** Instructions to follow **
In the entries below, find the line with "(430, 119) = (535, 81): grey" and the line with "camera: 10 degrees right, 10 degrees up". Print those two and everything between them exactly, and nothing else.
-- -- --
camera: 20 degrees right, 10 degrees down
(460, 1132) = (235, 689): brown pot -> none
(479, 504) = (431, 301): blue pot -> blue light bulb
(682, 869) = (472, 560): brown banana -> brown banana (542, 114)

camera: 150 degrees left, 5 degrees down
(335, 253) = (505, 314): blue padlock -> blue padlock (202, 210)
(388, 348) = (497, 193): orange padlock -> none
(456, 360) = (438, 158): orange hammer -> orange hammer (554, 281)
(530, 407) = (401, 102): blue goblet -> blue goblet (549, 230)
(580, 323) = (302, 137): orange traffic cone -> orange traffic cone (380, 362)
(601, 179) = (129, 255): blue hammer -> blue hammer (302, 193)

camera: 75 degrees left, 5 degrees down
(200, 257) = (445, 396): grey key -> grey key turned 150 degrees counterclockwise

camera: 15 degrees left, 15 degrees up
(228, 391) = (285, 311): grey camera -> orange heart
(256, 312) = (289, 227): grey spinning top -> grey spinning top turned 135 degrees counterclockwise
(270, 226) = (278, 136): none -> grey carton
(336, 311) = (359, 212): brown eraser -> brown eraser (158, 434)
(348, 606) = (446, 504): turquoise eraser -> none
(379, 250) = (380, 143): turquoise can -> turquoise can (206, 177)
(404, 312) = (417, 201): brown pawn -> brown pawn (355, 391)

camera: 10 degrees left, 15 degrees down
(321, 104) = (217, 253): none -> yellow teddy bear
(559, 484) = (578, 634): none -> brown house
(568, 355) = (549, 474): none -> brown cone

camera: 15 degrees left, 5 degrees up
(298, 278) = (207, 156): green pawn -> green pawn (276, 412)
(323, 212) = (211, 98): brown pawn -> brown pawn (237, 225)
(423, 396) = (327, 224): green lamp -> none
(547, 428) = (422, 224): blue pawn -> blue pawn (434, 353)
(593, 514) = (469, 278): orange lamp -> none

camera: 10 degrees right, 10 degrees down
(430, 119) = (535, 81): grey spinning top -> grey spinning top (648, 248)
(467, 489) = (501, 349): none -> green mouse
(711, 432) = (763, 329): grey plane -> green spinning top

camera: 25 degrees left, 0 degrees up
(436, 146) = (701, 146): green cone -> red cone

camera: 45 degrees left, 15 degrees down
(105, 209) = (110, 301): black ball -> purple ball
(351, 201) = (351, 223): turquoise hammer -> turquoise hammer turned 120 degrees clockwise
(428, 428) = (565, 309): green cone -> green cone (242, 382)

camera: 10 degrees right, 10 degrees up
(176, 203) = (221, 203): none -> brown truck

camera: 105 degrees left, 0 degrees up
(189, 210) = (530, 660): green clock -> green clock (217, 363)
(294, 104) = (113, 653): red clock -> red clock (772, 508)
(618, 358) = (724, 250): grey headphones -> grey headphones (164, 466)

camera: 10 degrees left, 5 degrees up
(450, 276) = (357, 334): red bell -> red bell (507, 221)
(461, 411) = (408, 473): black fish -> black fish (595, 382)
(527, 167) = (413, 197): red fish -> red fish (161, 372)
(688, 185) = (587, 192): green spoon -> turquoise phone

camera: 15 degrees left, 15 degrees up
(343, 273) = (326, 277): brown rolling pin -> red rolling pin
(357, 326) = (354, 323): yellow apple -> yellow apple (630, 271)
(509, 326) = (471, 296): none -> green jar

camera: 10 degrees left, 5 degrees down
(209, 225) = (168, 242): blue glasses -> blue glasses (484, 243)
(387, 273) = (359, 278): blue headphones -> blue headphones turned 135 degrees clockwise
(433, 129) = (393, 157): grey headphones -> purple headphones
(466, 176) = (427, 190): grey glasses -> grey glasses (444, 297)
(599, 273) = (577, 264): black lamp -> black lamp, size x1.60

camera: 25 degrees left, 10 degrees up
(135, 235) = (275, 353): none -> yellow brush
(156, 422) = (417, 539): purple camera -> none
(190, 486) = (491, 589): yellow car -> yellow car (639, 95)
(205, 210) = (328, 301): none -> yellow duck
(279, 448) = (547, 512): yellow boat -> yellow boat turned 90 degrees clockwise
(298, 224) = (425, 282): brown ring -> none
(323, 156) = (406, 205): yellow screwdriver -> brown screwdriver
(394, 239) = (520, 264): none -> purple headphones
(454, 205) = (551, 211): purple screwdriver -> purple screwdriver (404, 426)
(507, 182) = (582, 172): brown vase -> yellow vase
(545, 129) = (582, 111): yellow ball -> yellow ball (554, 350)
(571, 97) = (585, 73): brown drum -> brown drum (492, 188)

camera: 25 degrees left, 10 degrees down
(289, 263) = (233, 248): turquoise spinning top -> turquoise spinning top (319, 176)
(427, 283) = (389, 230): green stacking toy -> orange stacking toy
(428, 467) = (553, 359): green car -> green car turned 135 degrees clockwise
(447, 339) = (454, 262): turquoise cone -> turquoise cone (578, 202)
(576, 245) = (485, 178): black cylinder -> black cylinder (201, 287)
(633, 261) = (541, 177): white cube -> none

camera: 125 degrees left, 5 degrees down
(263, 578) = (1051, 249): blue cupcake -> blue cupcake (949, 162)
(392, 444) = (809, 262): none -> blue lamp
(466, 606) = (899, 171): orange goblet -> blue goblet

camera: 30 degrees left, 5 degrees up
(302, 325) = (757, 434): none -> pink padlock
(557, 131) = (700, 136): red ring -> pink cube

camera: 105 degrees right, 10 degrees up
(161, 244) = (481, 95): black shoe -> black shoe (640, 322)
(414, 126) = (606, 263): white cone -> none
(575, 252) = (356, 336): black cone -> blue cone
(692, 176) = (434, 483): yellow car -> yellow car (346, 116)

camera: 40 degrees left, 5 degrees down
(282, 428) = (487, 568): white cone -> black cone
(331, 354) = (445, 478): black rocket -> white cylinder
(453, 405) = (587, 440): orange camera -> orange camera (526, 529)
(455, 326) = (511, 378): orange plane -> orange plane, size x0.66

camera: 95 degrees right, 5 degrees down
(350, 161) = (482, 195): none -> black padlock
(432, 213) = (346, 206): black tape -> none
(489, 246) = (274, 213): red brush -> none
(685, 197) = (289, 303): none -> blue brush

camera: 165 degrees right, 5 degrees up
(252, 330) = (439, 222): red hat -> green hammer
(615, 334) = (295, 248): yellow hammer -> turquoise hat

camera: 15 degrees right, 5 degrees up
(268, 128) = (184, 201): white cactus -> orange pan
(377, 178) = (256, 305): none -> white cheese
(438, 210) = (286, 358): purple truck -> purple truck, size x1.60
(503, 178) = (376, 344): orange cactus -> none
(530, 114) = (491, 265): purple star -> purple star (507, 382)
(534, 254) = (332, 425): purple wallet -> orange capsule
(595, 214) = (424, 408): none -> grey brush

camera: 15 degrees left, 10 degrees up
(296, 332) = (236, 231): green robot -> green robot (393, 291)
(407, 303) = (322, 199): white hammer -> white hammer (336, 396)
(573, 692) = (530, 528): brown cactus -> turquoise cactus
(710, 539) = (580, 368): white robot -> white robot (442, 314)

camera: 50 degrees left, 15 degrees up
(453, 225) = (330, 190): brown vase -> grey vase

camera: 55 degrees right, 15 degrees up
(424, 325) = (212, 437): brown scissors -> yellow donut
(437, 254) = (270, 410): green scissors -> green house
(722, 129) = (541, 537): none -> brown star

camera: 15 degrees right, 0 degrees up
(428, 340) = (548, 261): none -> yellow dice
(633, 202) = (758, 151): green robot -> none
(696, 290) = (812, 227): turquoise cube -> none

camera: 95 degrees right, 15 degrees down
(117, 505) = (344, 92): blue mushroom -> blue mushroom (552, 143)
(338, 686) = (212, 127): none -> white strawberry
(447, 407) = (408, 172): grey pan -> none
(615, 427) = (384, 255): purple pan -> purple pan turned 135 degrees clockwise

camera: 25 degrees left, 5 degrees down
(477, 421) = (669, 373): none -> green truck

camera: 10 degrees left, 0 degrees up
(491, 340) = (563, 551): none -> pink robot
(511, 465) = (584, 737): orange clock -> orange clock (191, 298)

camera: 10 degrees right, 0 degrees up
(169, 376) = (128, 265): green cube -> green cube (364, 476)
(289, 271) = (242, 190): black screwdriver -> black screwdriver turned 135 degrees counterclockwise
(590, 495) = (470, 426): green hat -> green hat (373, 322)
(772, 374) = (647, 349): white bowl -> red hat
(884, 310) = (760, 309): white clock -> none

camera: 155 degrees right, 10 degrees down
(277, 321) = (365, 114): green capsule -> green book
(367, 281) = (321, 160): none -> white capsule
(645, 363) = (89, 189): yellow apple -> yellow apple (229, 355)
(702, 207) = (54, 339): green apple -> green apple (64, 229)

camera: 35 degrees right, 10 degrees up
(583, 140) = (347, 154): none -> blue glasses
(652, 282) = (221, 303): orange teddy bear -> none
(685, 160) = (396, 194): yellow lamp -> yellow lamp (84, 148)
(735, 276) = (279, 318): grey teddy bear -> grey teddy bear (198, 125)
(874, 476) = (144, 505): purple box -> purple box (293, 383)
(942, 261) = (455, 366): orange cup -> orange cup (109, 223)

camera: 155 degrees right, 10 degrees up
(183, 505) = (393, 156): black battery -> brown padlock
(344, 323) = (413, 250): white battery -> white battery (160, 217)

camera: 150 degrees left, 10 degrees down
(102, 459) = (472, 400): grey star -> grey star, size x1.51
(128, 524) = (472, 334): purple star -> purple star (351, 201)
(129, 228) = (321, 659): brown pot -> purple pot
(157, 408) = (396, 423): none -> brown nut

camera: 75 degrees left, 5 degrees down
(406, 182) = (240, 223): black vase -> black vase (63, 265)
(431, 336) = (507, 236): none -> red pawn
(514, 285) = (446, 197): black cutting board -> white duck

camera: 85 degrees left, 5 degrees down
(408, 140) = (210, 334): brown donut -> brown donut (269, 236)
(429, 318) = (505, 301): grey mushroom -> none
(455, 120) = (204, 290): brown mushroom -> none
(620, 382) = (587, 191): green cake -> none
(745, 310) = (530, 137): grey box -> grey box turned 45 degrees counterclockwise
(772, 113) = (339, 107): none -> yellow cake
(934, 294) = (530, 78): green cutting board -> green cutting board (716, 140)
-- -- --
** Exercise answer **
(430, 119) = (535, 81): grey spinning top -> grey spinning top (648, 248)
(467, 489) = (501, 349): none -> green mouse
(711, 432) = (763, 329): grey plane -> green spinning top

camera: 25 degrees left, 0 degrees up
(436, 146) = (701, 146): green cone -> red cone

camera: 45 degrees left, 15 degrees down
(105, 209) = (110, 301): black ball -> purple ball
(351, 201) = (351, 223): turquoise hammer -> turquoise hammer turned 120 degrees clockwise
(428, 428) = (565, 309): green cone -> green cone (242, 382)

camera: 10 degrees right, 10 degrees up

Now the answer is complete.